--- Data extracts ---

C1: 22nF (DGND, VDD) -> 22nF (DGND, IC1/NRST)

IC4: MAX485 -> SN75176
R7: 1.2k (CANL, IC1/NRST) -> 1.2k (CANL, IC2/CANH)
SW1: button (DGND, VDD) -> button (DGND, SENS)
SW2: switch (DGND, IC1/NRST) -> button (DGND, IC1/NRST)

---
--- Data extracts ---

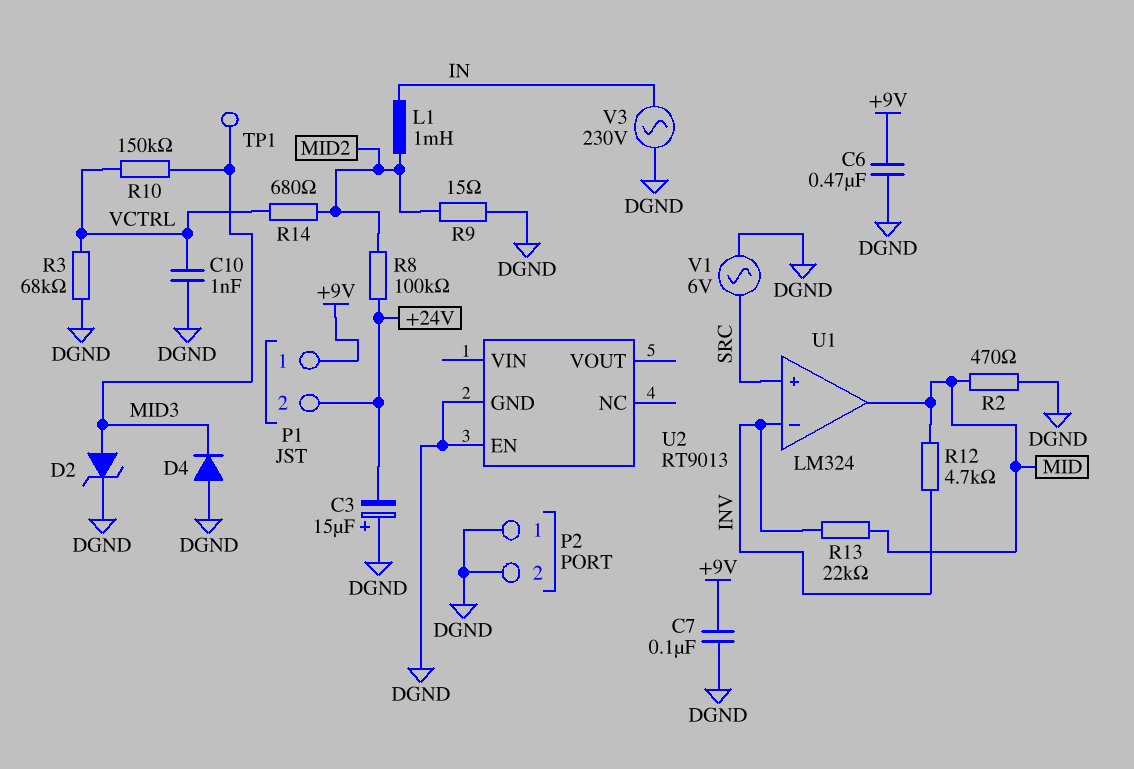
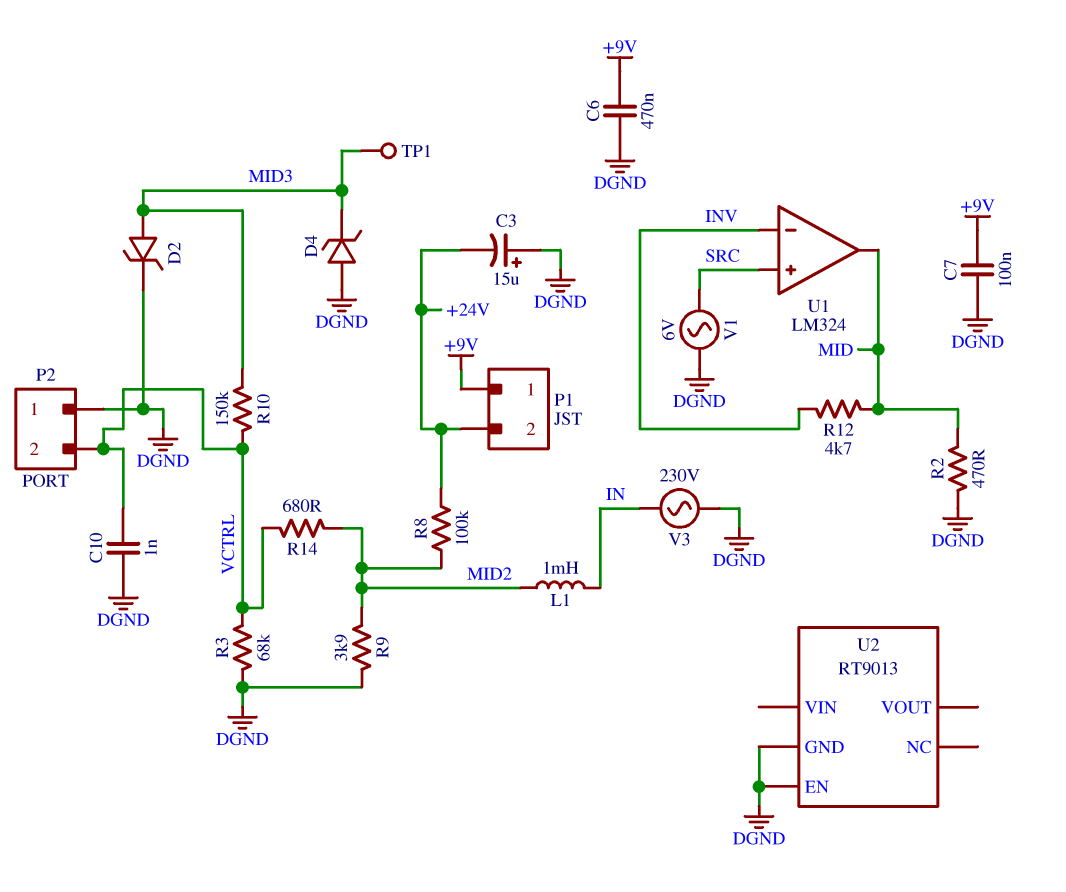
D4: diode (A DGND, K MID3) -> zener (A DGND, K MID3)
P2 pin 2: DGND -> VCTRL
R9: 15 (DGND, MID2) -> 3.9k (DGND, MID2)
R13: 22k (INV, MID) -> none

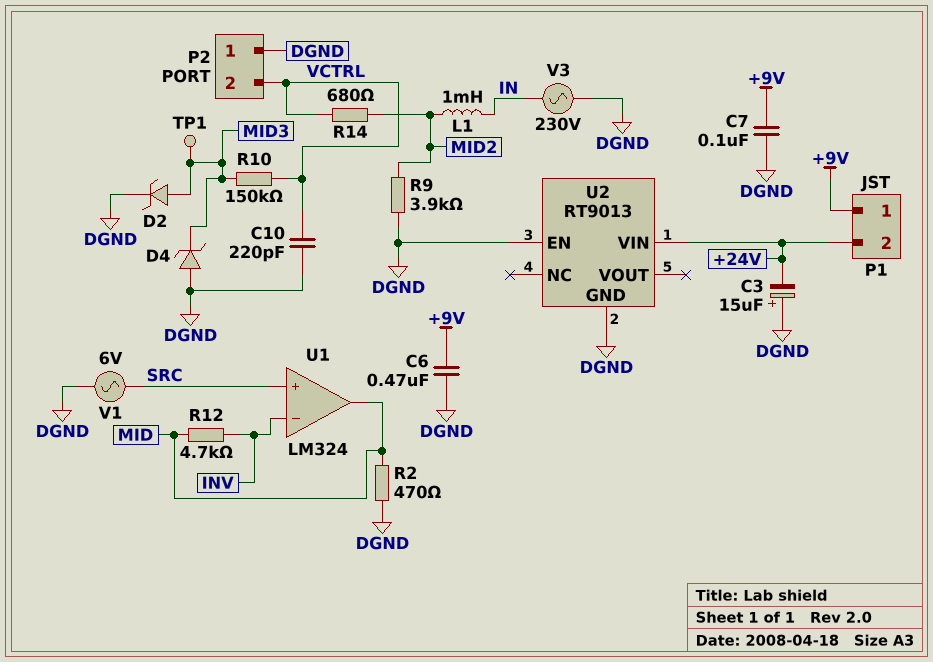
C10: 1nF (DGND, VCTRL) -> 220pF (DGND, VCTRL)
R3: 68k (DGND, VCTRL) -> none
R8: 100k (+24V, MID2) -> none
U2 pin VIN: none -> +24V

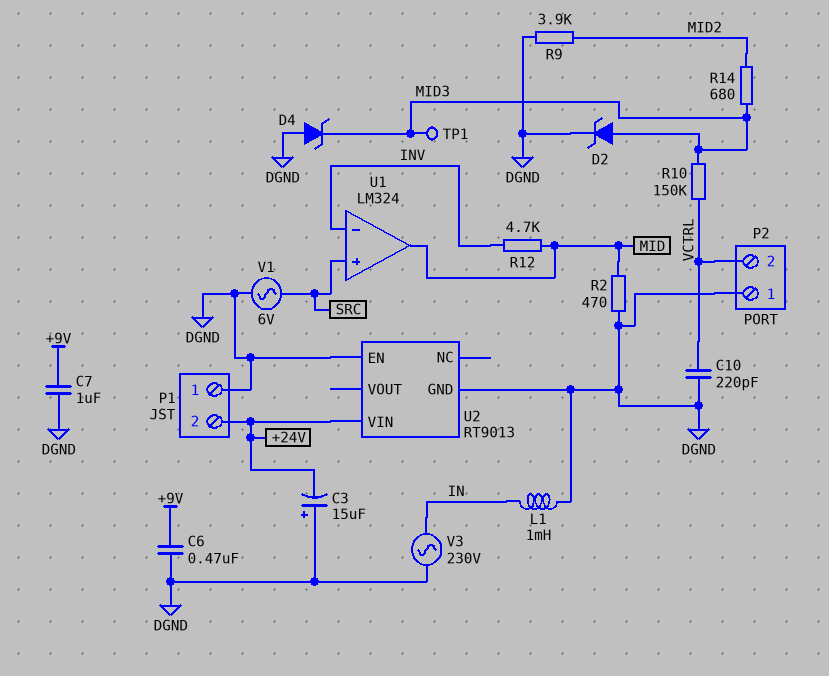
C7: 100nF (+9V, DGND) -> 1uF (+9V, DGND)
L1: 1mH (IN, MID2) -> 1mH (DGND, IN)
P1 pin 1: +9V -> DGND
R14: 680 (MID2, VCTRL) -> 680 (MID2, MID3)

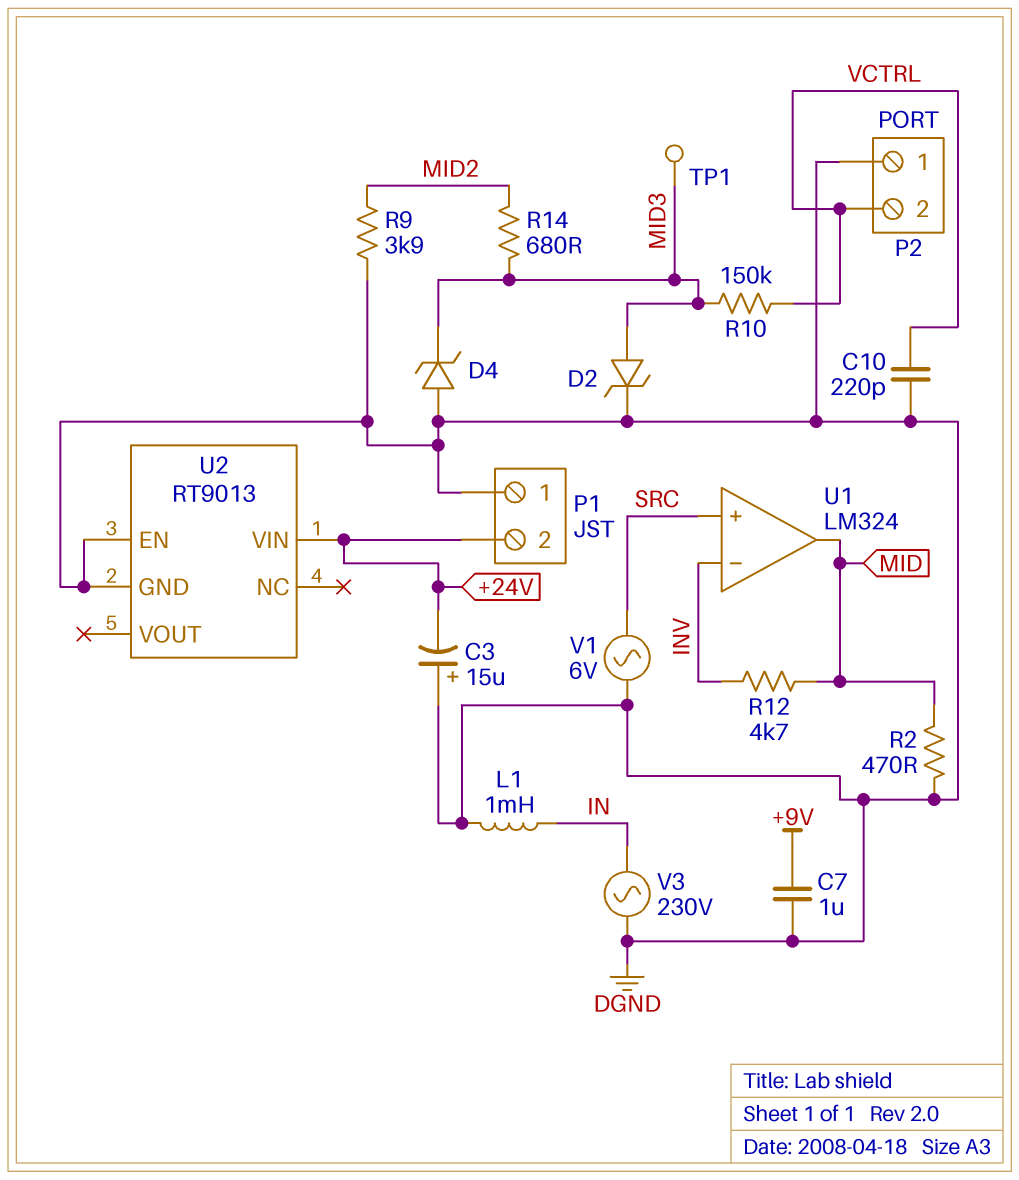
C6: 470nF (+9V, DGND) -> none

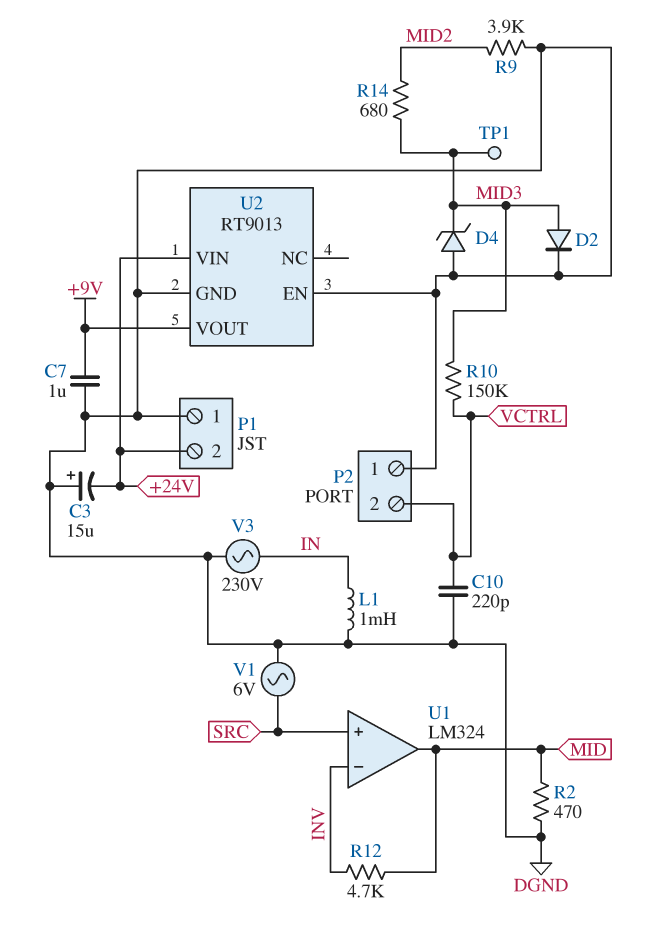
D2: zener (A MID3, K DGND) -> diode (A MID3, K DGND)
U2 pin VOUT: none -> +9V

---

**Task directions:** If a line above holds the word "zener", copy it.

**Task solution:**
D4: diode (A DGND, K MID3) -> zener (A DGND, K MID3)
D2: zener (A MID3, K DGND) -> diode (A MID3, K DGND)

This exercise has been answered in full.